### Task to carry out:
Take the line containing "do gry [żółty]" and every line after it in the data below, and print them exactly as given, with nothing else.

### Information given:
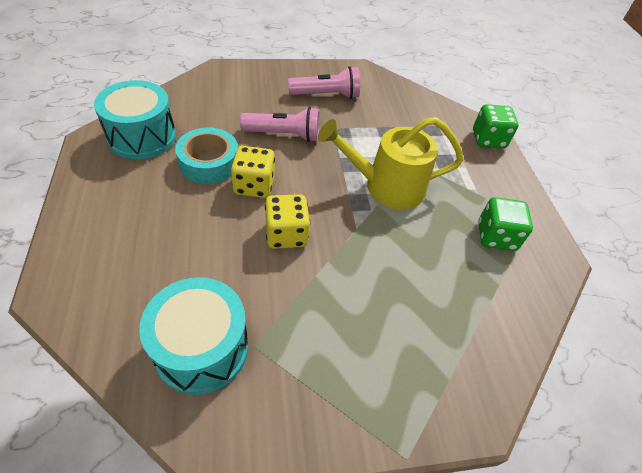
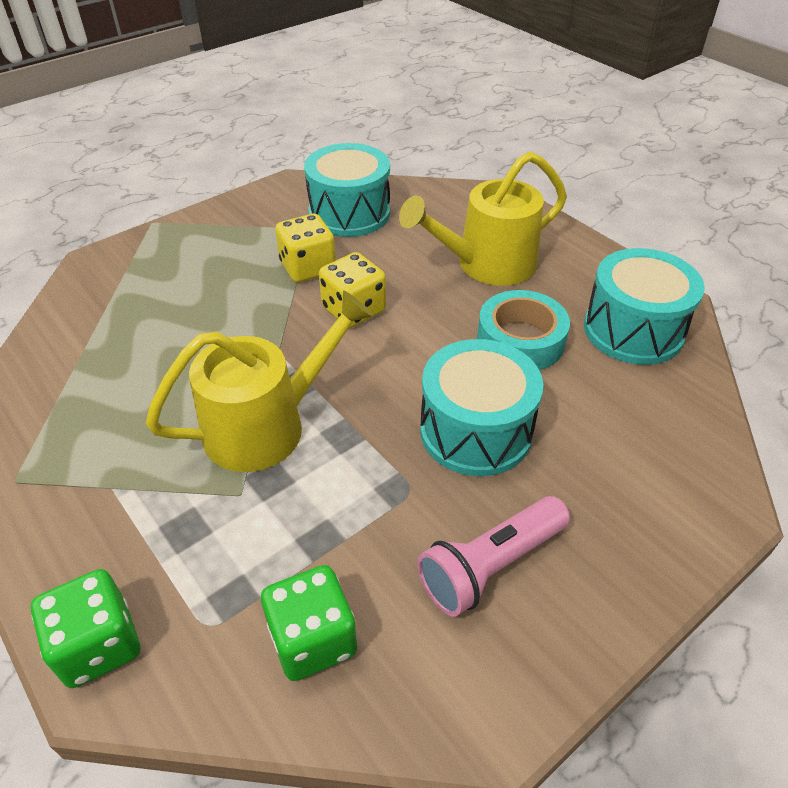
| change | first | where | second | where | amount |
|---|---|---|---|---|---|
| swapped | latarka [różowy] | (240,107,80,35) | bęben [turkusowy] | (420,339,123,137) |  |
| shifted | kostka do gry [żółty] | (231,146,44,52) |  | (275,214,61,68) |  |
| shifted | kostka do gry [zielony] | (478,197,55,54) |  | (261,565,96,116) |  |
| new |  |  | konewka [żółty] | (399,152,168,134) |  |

### Task output:
| shifted | kostka do gry [żółty] | (231,146,44,52) |  | (275,214,61,68) |  |
| shifted | kostka do gry [zielony] | (478,197,55,54) |  | (261,565,96,116) |  |
| new |  |  | konewka [żółty] | (399,152,168,134) |  |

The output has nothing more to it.